(DATA IN THIS EXERCISE)

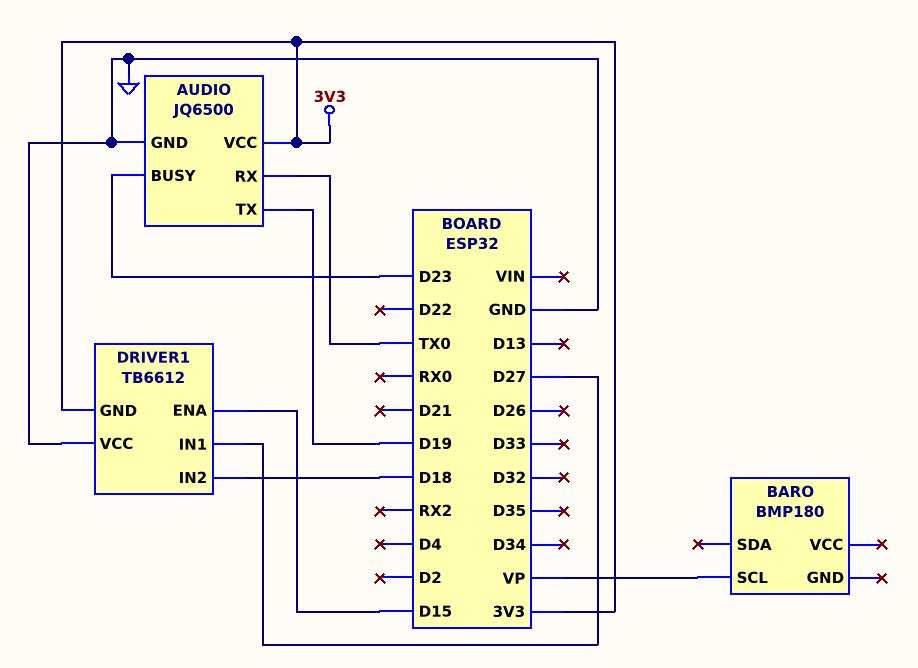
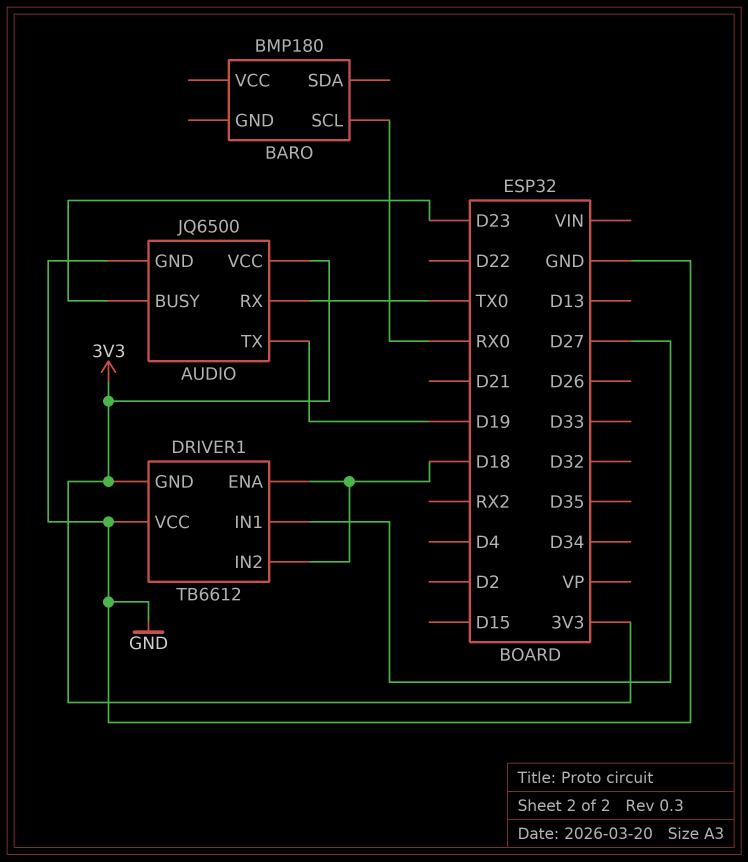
BARO pin SCL: VP -> RX0
DRIVER1 pin ENA: D15 -> D18

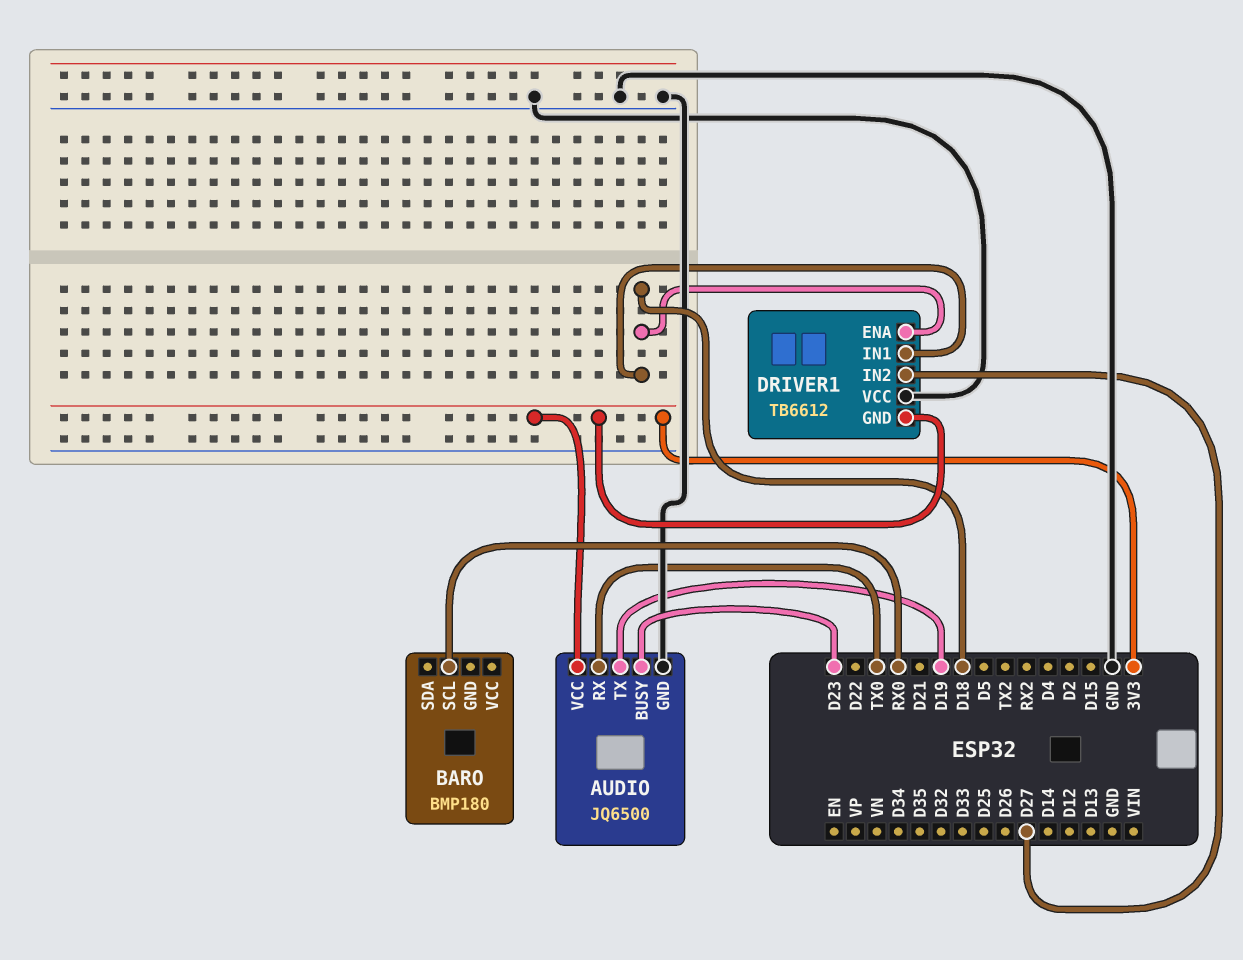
DRIVER1 pin IN1: D27 -> D18
DRIVER1 pin IN2: D18 -> D27

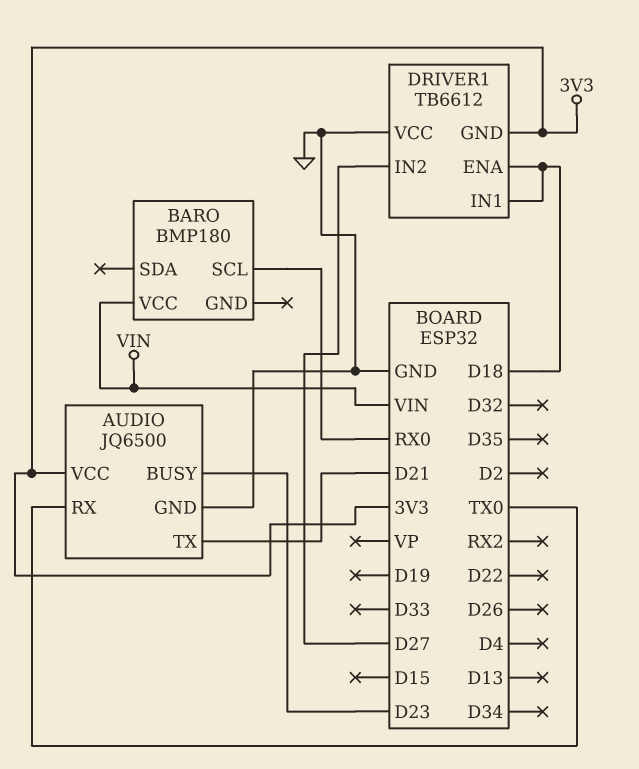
AUDIO pin TX: D19 -> D21
BARO pin VCC: none -> VIN

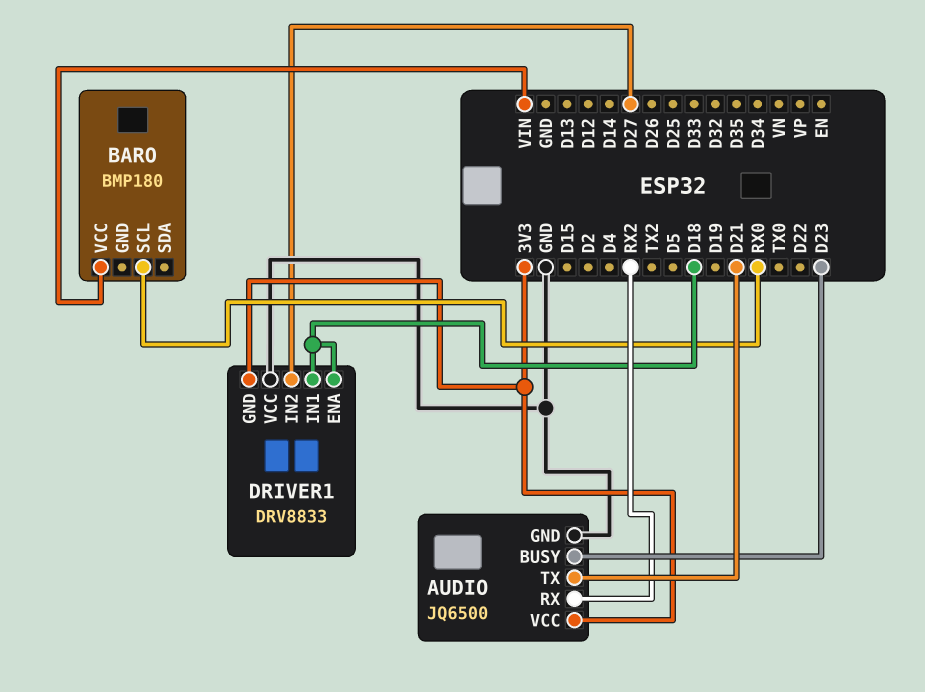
AUDIO pin RX: TX0 -> RX2
DRIVER1: TB6612 -> DRV8833

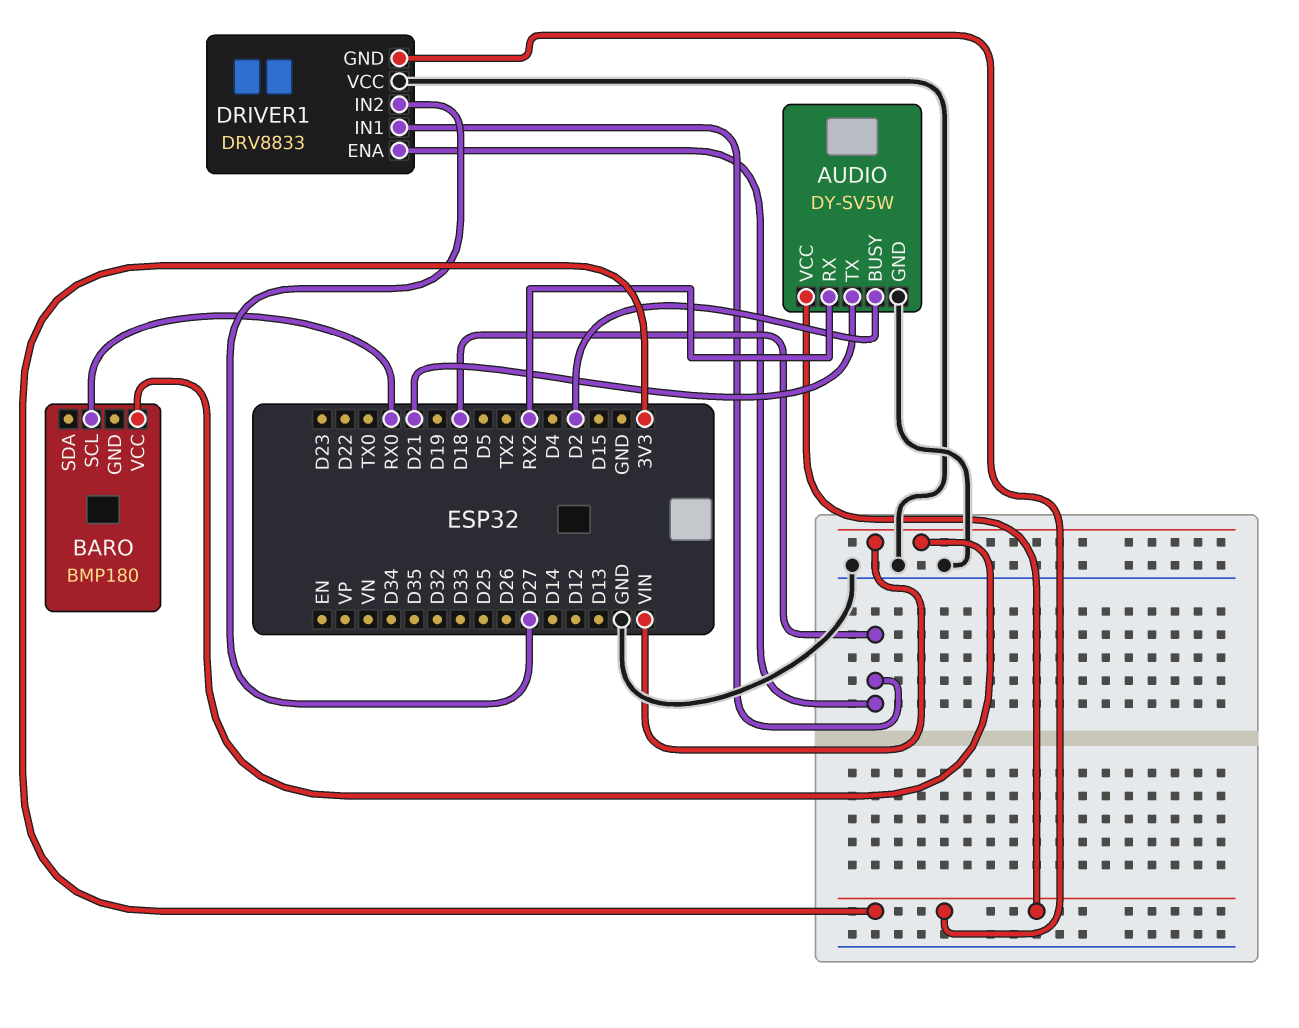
AUDIO: JQ6500 -> DY-SV5W
AUDIO pin BUSY: D23 -> D2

(End DATA IN THIS EXERCISE)

# ACTIVITY:
Each line holding the word "BARO" must be pulled from the records.

# RESULT OF THIS EXERCISE:
BARO pin SCL: VP -> RX0
BARO pin VCC: none -> VIN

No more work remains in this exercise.